■ SUPPLIED RECORDS ■
####

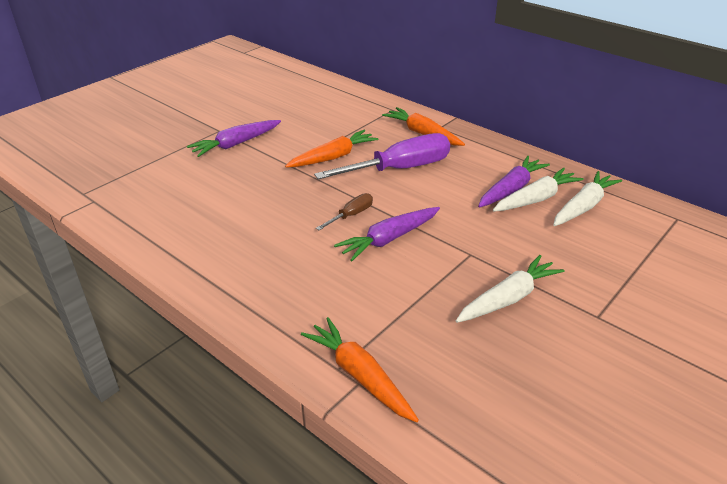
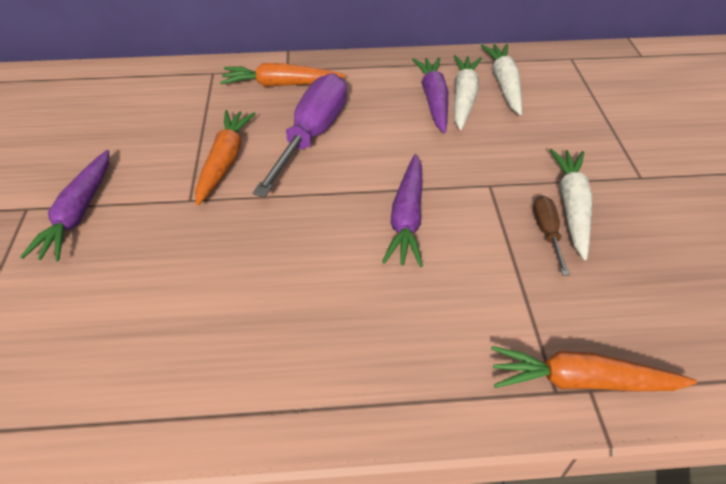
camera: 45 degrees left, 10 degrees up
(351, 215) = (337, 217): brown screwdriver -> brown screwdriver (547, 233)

####

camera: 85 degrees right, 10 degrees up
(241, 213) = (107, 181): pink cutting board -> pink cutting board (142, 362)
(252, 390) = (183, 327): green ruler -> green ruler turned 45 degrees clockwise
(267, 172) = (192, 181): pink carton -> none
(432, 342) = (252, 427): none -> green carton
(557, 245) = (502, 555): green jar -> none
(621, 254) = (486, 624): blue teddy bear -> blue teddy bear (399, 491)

####

Among the lines of the data, find every one that holds "none" and copy it.

(267, 172) = (192, 181): pink carton -> none
(432, 342) = (252, 427): none -> green carton
(557, 245) = (502, 555): green jar -> none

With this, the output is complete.